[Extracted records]

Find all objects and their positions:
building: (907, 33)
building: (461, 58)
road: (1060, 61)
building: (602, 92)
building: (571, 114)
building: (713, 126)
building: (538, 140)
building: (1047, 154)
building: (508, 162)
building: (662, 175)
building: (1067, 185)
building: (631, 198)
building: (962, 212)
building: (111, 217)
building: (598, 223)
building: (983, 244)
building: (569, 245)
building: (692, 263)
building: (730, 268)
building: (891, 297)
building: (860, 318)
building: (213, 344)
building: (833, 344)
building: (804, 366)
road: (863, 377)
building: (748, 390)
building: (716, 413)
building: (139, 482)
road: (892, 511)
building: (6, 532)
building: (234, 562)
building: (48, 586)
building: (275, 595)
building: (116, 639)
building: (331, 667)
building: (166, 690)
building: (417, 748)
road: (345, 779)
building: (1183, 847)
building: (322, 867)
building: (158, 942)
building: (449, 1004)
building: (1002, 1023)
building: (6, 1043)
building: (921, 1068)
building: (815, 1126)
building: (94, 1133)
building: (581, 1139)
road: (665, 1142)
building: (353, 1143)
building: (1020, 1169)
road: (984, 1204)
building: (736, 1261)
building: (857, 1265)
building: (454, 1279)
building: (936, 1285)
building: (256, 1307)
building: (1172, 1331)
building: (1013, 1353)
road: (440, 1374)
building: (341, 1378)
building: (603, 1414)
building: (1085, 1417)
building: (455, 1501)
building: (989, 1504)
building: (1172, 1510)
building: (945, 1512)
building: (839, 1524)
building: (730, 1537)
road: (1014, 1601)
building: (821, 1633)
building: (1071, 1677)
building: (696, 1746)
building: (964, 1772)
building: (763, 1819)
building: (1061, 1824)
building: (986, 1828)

...

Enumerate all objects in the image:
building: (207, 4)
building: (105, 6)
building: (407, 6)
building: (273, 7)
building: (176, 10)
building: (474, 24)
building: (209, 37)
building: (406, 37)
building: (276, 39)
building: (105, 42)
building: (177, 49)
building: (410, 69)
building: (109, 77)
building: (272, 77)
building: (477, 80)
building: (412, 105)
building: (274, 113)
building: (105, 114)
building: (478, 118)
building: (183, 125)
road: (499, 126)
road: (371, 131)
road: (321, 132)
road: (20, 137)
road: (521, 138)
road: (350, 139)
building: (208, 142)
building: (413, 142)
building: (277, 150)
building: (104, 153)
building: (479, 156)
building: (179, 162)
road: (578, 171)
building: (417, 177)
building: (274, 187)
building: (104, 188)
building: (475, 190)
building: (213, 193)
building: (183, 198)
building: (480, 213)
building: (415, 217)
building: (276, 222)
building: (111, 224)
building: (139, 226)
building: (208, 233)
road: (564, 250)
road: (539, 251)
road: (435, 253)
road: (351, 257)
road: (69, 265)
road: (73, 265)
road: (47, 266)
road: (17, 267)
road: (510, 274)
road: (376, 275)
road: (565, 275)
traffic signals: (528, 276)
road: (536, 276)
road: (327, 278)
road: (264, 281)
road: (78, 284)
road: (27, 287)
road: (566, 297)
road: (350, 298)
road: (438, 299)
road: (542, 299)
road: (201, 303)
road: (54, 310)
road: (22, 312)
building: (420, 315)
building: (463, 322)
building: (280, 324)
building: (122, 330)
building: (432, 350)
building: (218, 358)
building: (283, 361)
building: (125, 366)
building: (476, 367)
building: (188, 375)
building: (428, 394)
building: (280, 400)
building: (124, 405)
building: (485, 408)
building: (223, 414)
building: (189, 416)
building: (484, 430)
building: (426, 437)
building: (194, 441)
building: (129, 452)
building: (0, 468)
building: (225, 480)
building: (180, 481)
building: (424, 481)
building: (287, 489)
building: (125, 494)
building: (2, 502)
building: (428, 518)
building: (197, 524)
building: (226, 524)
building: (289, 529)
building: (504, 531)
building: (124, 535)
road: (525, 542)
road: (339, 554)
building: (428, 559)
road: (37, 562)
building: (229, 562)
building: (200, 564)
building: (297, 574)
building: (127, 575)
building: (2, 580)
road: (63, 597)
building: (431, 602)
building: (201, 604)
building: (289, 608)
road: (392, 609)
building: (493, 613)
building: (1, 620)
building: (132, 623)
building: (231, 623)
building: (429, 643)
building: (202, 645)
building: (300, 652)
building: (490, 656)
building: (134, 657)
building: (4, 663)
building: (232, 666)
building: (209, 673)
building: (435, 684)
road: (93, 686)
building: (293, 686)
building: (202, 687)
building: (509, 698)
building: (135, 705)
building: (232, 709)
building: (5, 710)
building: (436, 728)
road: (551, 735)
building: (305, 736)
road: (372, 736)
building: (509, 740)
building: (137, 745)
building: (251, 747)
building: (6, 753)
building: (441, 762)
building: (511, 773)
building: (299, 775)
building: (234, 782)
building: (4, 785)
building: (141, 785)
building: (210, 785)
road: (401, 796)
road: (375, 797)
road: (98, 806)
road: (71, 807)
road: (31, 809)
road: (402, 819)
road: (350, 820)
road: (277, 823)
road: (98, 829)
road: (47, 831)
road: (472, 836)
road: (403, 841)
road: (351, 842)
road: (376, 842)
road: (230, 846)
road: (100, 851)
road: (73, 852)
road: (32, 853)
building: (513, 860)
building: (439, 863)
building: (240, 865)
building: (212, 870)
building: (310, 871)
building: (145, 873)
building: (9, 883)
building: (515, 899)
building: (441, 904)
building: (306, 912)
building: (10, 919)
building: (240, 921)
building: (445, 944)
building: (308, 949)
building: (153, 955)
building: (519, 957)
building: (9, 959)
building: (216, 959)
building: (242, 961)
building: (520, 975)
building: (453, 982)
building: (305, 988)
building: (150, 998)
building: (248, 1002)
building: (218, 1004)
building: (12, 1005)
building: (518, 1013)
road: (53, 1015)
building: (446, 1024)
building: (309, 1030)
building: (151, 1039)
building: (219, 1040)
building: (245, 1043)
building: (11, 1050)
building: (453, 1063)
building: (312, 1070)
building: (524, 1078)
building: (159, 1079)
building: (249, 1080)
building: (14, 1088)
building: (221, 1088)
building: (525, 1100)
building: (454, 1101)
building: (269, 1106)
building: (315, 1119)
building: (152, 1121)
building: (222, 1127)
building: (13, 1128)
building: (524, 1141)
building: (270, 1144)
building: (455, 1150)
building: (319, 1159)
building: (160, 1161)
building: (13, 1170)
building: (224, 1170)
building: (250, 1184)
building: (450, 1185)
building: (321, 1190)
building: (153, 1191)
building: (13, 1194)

→ **GOAL OF THE EXERCISE**: Across all the entries, how many lines hold the string "objects"? Only the number is needed.

→ **SOLUTION FOR THIS PROBLEM**: 2